= Work instructions =
Could you write out the lines below exactly, beginning with the first and finishing with the one that contains "green cake |"?

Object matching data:
++++++++
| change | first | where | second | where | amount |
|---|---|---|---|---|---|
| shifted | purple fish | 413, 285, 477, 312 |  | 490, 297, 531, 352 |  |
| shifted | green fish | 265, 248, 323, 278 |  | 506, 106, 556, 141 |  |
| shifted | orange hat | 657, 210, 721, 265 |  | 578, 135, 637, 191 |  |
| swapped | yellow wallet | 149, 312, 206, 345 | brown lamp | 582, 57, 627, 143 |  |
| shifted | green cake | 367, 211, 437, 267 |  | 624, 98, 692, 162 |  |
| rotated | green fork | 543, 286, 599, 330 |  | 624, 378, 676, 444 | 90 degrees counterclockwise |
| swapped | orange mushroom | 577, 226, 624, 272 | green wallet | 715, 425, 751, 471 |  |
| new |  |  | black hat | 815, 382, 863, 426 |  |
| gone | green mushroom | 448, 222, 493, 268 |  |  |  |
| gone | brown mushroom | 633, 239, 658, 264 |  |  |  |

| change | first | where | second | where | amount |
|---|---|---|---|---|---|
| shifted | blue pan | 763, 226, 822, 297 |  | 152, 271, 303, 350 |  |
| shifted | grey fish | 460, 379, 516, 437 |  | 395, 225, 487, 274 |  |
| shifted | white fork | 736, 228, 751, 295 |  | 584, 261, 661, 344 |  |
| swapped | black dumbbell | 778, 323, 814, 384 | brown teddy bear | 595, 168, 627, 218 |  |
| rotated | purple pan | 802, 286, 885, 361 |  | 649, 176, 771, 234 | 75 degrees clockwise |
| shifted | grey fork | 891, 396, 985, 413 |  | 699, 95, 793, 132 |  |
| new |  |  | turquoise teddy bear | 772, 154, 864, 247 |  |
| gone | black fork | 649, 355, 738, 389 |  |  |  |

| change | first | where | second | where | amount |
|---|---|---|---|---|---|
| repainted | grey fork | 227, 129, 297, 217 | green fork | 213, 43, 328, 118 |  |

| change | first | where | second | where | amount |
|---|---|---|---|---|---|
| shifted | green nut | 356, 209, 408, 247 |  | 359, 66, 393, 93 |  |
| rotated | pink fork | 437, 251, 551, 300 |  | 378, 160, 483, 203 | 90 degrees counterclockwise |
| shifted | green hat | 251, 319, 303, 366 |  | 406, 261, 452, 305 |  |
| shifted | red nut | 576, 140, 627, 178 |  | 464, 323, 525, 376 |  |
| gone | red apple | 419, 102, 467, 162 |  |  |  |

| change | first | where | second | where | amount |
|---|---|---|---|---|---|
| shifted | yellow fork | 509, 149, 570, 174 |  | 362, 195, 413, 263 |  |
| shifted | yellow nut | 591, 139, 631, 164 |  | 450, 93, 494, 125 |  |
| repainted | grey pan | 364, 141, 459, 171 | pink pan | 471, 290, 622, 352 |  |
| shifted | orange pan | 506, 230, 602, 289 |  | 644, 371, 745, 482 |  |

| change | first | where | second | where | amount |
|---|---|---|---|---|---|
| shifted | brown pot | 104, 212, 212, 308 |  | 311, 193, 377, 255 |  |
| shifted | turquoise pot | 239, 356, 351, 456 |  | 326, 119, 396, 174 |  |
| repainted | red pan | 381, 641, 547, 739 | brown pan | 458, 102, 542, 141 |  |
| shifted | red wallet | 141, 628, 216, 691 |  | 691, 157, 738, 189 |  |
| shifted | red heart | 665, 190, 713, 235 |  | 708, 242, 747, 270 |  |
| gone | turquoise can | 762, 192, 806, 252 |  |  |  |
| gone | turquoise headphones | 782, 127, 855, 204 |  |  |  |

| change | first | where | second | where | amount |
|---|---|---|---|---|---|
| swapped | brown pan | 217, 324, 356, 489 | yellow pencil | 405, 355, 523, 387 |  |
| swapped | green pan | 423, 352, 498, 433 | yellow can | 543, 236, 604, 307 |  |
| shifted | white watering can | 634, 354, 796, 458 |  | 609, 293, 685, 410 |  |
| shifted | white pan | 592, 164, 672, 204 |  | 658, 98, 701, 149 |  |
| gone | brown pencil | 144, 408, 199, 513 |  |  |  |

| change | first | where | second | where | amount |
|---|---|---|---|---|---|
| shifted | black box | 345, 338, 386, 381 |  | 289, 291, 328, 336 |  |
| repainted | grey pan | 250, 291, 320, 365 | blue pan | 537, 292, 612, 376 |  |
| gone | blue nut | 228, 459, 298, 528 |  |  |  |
++++++++
= Response area =
| change | first | where | second | where | amount |
|---|---|---|---|---|---|
| shifted | purple fish | 413, 285, 477, 312 |  | 490, 297, 531, 352 |  |
| shifted | green fish | 265, 248, 323, 278 |  | 506, 106, 556, 141 |  |
| shifted | orange hat | 657, 210, 721, 265 |  | 578, 135, 637, 191 |  |
| swapped | yellow wallet | 149, 312, 206, 345 | brown lamp | 582, 57, 627, 143 |  |
| shifted | green cake | 367, 211, 437, 267 |  | 624, 98, 692, 162 |  |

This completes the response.